Top of SUPPLIED RECORDS

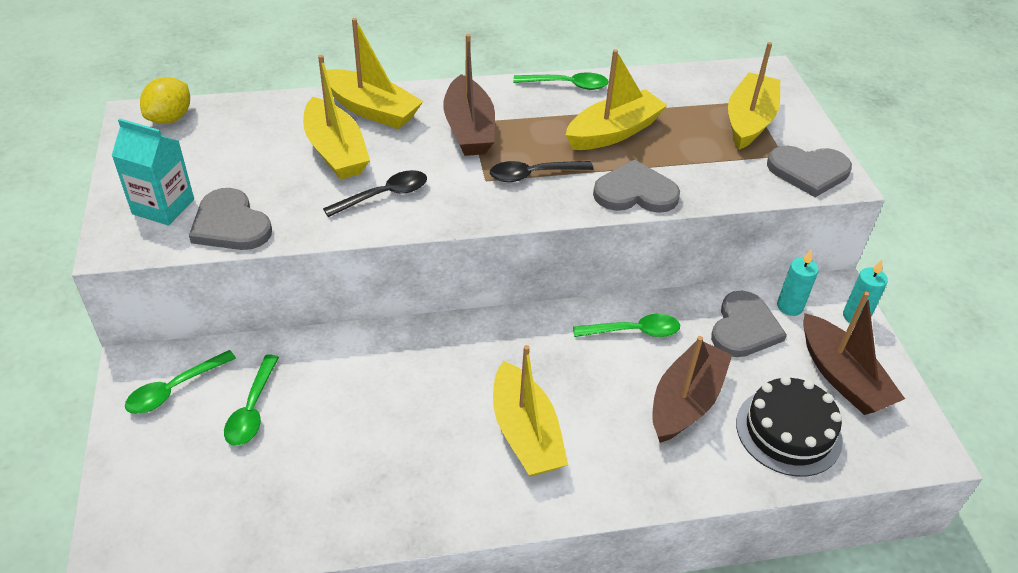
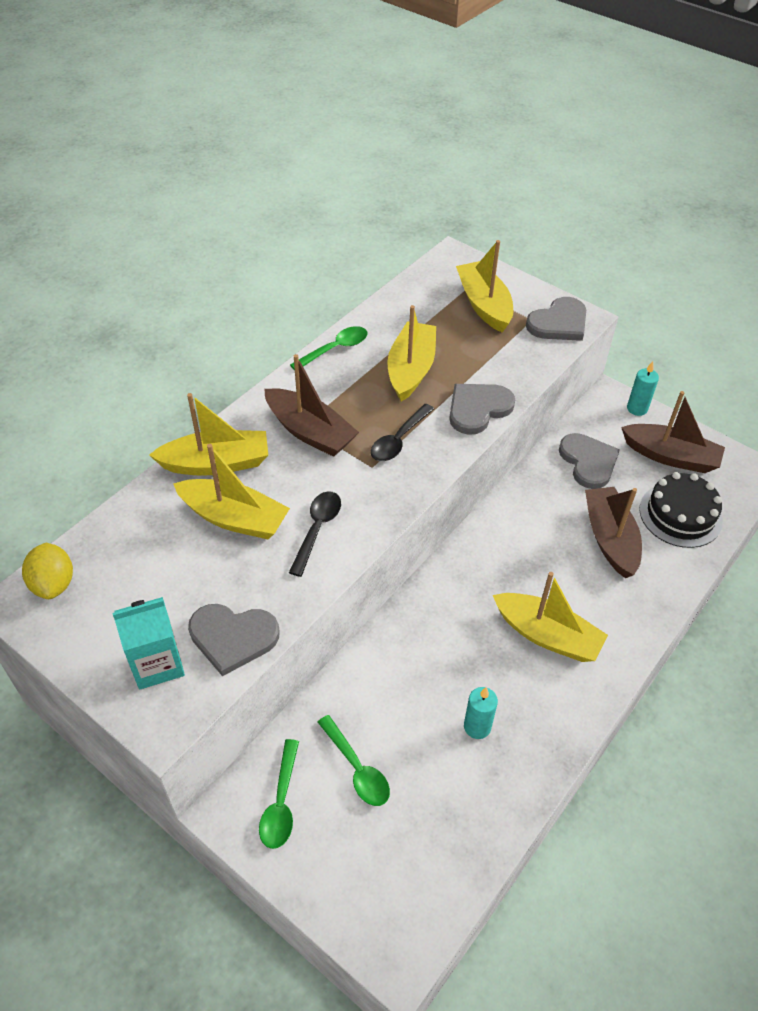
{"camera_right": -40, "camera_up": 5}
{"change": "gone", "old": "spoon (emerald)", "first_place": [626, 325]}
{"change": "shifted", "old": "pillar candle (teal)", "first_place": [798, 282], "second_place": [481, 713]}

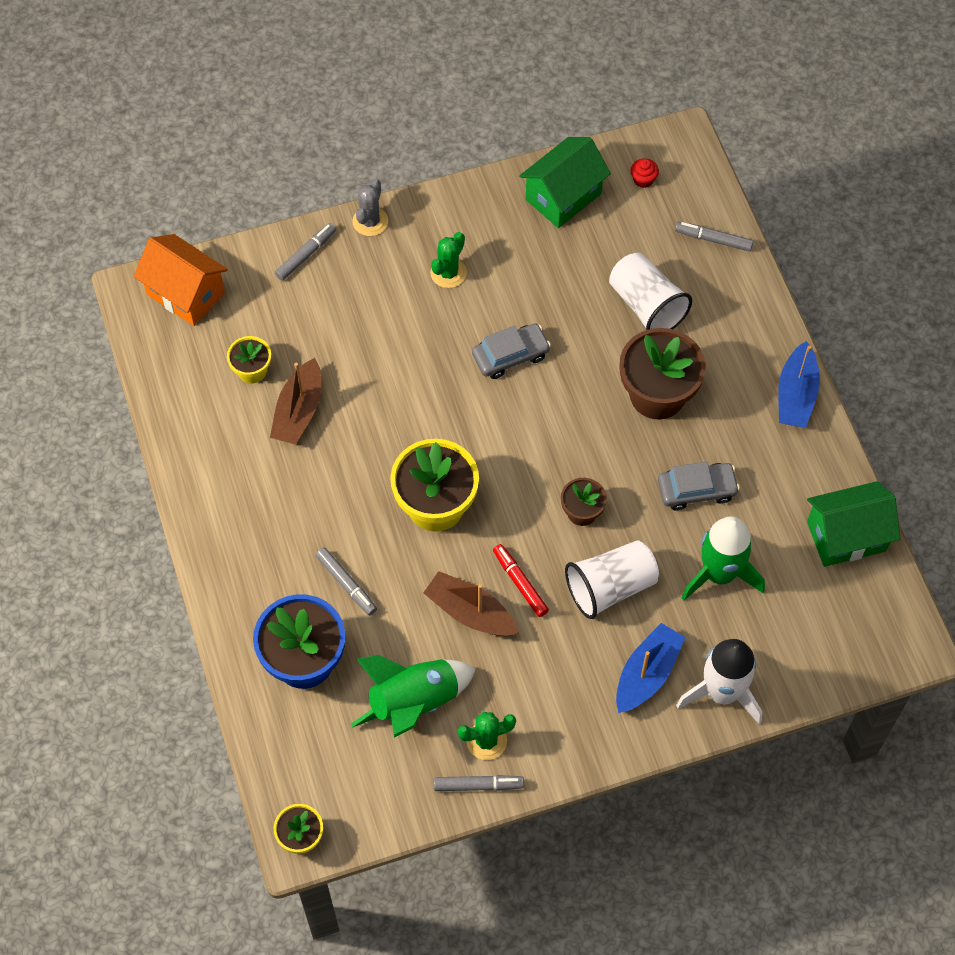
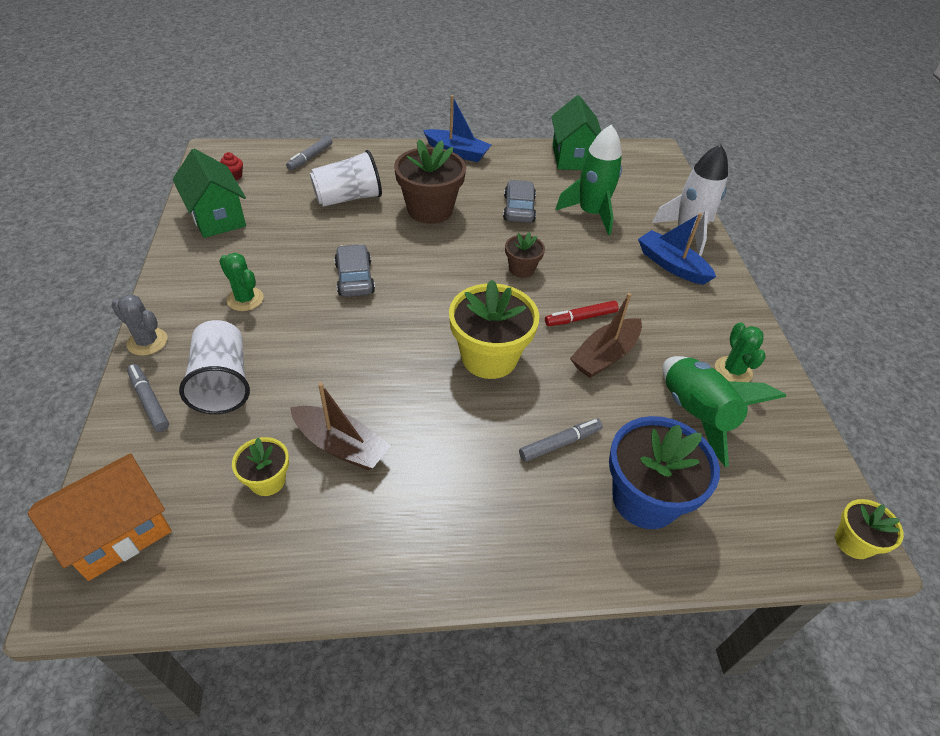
{"camera_right": -80, "camera_up": -15}
{"change": "gone", "old": "marker (gray)", "first_place": [479, 783]}
{"change": "shifted", "old": "beaker (white)", "first_place": [612, 579], "second_place": [214, 367]}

Bottom of SUPPLIED RECORDS

◆ EXERCISE ◆
Apart from the pictures, repeat every entry exactly.

◆ EXERCISE OUTPUT ◆
{"camera_right": -40, "camera_up": 5}
{"change": "gone", "old": "spoon (emerald)", "first_place": [626, 325]}
{"change": "shifted", "old": "pillar candle (teal)", "first_place": [798, 282], "second_place": [481, 713]}

{"camera_right": -80, "camera_up": -15}
{"change": "gone", "old": "marker (gray)", "first_place": [479, 783]}
{"change": "shifted", "old": "beaker (white)", "first_place": [612, 579], "second_place": [214, 367]}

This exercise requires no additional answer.